Records excerpted from a collection:
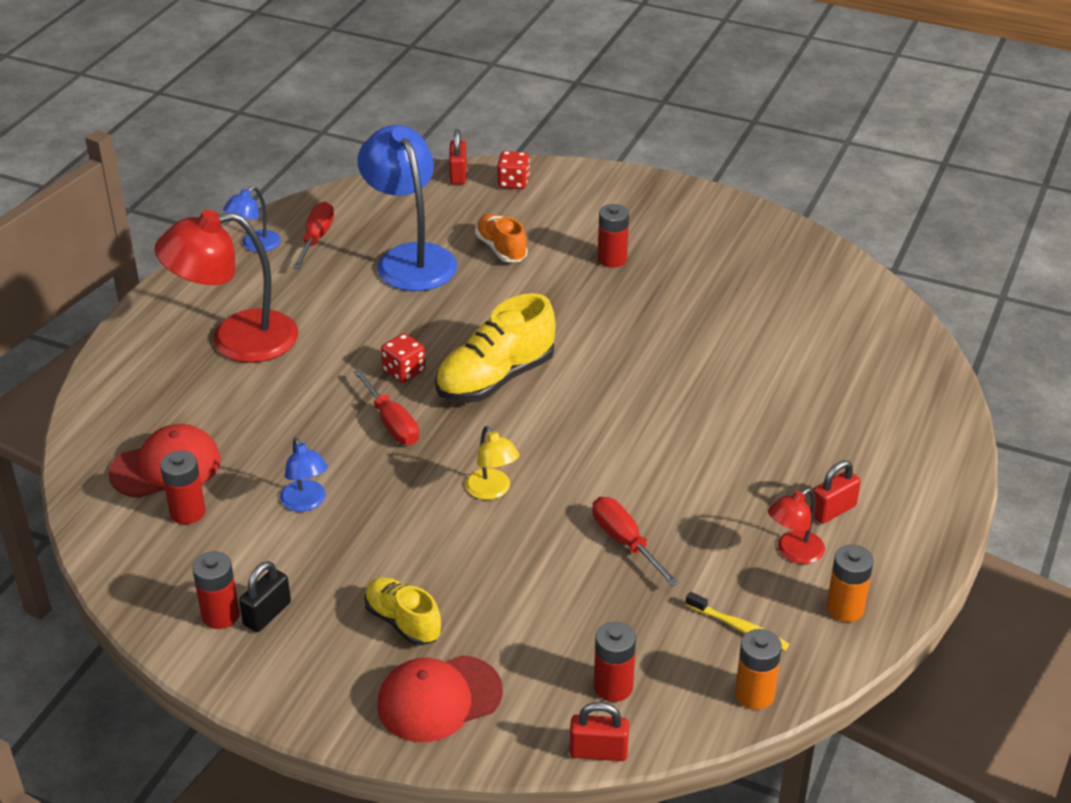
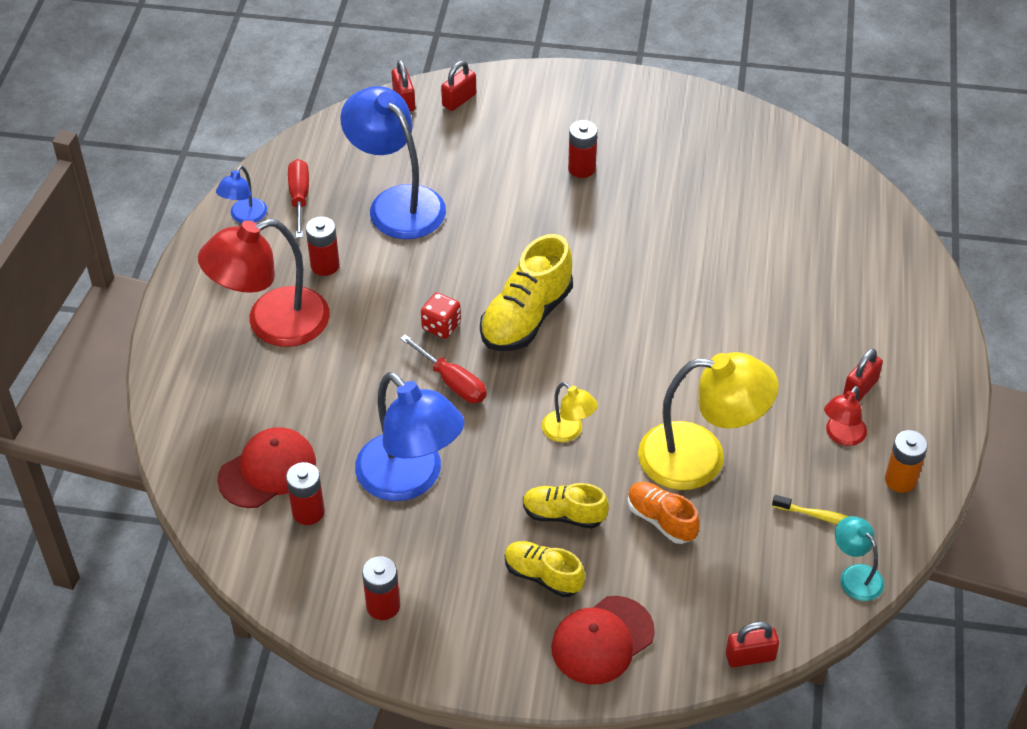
camera: 15 degrees left, 10 degrees up
(267, 614) = (423, 595): black padlock -> none
(306, 503) = (410, 479): blue lamp -> blue lamp, size x2.08
(452, 568) = (563, 515): none -> yellow shoe
(501, 249) = (477, 176): orange shoe -> orange shoe (661, 520)
(513, 182) = (459, 100): red dice -> red padlock
(613, 687) = (740, 595): red battery -> red battery (325, 265)
(625, 542) = (700, 457): red screwdriver -> yellow lamp
(754, 694) = (855, 575): orange battery -> turquoise lamp

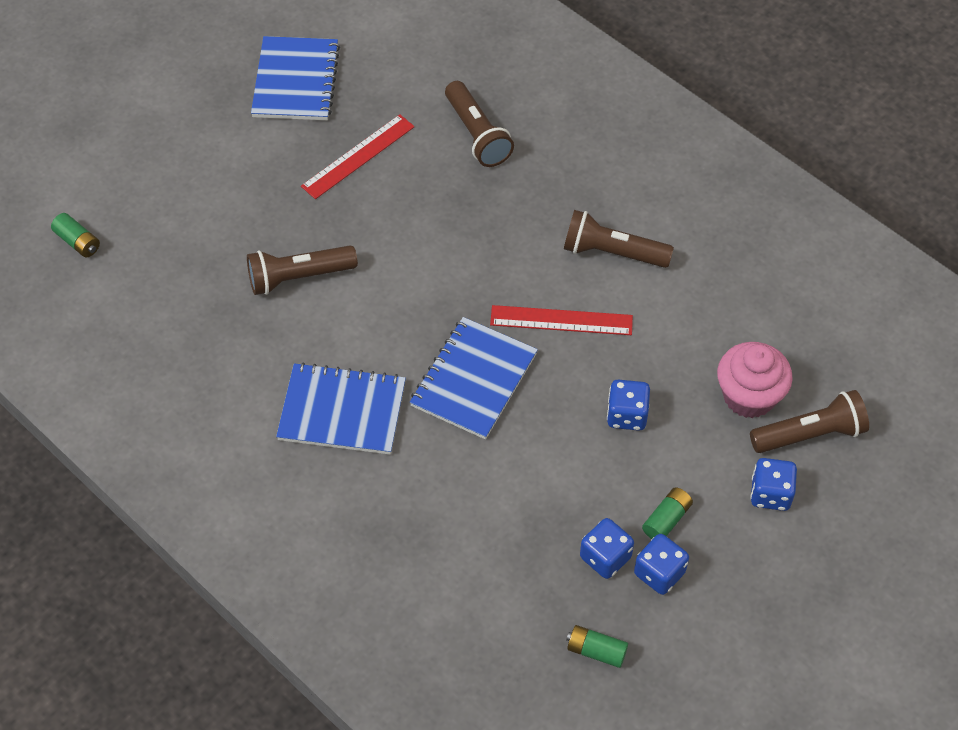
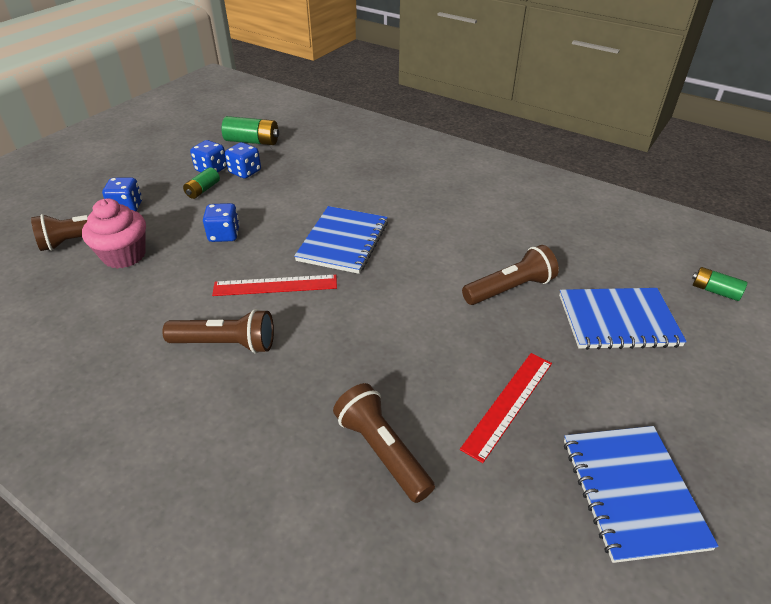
camera: 170 degrees right, 15 degrees down
(342, 411) = (435, 215): blue notebook -> blue notebook (618, 320)
(596, 651) = (252, 141): green battery -> green battery, size x1.60

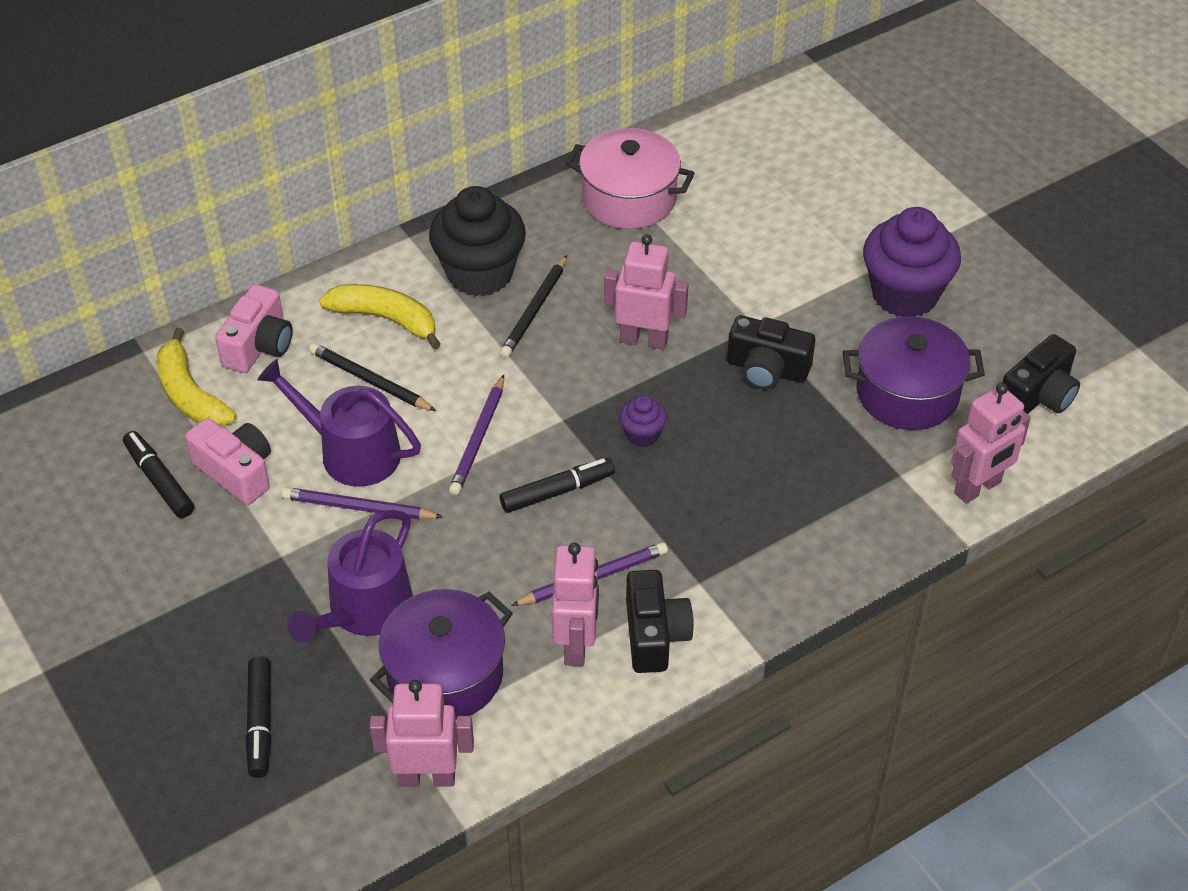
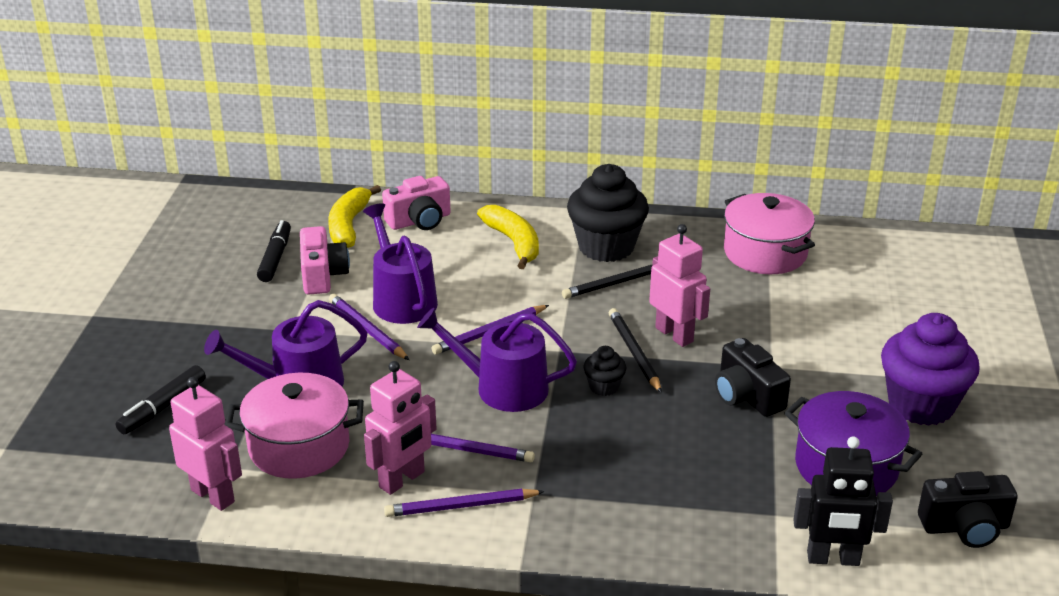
camera: 40 degrees right, 15 degrees down
(370, 381) = (462, 269): black pencil -> black pencil (634, 352)
(445, 674) = (299, 447): purple pot -> pink pot
(557, 491) = (503, 388): black marker -> purple watering can
(642, 434) = (604, 387): purple cupcake -> black cupcake
(654, 635) = (461, 506): black camera -> purple pencil
(978, 488) = (833, 559): pink robot -> black robot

### [Work order]
From the data above, copy each line where the string "blue" appears.

### [Response for this exercise]
(306, 503) = (410, 479): blue lamp -> blue lamp, size x2.08
(342, 411) = (435, 215): blue notebook -> blue notebook (618, 320)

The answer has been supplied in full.